● TASK REQUIREMENTS:
Would you copy out each line of the records below that includes the word "NMOS"?

DATA FOR PROCESSING below:

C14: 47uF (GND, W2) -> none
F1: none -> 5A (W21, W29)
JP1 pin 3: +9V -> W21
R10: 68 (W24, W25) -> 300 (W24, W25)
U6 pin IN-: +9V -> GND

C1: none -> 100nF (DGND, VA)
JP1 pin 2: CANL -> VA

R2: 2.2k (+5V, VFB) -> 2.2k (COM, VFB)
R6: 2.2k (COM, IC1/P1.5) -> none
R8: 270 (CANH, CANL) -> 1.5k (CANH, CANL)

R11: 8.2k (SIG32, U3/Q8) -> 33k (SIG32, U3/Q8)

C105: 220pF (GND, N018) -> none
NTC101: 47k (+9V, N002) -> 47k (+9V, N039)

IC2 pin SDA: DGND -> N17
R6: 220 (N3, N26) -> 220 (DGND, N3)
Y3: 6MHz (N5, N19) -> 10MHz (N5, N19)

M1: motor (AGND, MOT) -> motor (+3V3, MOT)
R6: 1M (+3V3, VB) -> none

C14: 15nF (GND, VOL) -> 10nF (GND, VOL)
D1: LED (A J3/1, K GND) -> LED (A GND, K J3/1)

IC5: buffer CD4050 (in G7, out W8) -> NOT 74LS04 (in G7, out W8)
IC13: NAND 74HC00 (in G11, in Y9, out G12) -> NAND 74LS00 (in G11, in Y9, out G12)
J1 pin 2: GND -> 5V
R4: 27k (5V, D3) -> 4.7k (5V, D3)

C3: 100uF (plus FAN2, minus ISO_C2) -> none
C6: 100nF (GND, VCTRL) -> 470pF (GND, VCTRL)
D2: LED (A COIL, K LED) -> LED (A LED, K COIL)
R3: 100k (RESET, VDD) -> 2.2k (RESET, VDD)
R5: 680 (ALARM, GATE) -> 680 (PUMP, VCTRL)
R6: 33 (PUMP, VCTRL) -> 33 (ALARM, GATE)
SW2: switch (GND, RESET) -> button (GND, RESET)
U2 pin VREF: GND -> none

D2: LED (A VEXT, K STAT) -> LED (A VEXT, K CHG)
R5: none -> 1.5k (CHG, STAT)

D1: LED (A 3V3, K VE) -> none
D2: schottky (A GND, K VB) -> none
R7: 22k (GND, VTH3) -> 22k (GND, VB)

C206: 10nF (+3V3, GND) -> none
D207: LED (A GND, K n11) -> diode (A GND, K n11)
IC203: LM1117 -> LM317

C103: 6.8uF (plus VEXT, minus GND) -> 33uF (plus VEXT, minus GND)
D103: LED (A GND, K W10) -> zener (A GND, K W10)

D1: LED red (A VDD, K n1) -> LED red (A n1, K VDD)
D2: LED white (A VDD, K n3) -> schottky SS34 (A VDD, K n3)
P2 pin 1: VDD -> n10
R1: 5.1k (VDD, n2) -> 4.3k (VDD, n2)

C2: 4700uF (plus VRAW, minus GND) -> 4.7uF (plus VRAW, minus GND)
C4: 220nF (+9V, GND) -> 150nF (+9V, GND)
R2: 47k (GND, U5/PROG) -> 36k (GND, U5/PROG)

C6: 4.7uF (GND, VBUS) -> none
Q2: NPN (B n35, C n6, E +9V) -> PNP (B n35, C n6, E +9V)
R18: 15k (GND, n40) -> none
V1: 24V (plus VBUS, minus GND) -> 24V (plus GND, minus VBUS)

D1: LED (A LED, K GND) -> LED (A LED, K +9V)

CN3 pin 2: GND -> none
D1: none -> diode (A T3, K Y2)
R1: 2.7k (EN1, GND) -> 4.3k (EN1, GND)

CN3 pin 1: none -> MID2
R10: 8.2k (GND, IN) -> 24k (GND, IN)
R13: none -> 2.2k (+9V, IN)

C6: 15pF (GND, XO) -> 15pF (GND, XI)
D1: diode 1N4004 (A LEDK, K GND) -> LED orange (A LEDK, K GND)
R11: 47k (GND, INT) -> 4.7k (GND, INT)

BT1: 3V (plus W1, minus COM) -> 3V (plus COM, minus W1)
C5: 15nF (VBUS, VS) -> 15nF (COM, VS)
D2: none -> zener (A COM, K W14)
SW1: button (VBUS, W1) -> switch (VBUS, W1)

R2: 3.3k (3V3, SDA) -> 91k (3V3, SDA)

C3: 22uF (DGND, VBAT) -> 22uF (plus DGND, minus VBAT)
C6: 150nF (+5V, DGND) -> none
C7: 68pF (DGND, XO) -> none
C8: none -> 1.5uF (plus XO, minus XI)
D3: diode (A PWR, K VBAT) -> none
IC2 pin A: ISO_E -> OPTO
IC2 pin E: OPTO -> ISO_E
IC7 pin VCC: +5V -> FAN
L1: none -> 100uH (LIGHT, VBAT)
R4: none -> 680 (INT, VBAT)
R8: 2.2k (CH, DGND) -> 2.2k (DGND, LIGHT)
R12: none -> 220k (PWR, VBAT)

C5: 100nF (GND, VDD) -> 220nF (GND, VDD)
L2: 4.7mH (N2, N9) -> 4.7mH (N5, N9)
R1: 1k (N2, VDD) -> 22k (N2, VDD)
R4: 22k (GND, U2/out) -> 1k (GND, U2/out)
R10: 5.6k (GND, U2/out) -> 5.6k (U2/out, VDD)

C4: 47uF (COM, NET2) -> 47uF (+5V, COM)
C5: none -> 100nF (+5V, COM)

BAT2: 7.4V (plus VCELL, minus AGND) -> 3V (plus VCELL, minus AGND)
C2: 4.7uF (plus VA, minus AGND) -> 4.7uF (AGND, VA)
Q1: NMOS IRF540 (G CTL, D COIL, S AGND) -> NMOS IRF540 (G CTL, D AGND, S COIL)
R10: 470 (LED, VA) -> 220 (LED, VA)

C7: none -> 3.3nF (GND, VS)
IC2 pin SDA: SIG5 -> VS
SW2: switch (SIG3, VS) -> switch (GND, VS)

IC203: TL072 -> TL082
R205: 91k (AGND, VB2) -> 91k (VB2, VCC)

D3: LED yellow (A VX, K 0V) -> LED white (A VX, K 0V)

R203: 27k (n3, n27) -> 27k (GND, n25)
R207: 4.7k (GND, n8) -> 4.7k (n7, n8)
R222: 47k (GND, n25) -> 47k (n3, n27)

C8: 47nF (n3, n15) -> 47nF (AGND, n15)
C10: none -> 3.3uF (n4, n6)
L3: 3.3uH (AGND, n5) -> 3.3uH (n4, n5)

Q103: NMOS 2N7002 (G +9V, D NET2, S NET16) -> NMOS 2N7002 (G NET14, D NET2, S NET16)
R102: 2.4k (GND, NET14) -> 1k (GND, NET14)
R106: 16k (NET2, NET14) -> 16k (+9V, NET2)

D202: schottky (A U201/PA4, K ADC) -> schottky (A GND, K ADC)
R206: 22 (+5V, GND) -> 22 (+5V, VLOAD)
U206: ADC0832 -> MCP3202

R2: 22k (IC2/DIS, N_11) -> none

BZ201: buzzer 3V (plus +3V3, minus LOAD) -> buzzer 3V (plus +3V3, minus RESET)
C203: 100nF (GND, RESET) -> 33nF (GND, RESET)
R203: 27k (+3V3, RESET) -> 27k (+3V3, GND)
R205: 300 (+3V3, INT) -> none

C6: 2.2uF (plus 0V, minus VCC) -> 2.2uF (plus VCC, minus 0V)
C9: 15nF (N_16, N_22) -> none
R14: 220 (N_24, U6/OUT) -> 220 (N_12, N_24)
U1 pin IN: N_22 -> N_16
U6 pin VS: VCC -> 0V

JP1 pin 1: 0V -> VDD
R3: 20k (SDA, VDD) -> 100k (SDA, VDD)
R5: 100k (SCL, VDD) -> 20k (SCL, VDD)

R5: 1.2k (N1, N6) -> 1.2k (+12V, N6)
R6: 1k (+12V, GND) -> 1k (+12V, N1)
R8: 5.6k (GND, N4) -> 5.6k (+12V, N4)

End of DATA FOR PROCESSING.

● SOLUTION FOR THIS TASK:
Q1: NMOS IRF540 (G CTL, D COIL, S AGND) -> NMOS IRF540 (G CTL, D AGND, S COIL)
Q103: NMOS 2N7002 (G +9V, D NET2, S NET16) -> NMOS 2N7002 (G NET14, D NET2, S NET16)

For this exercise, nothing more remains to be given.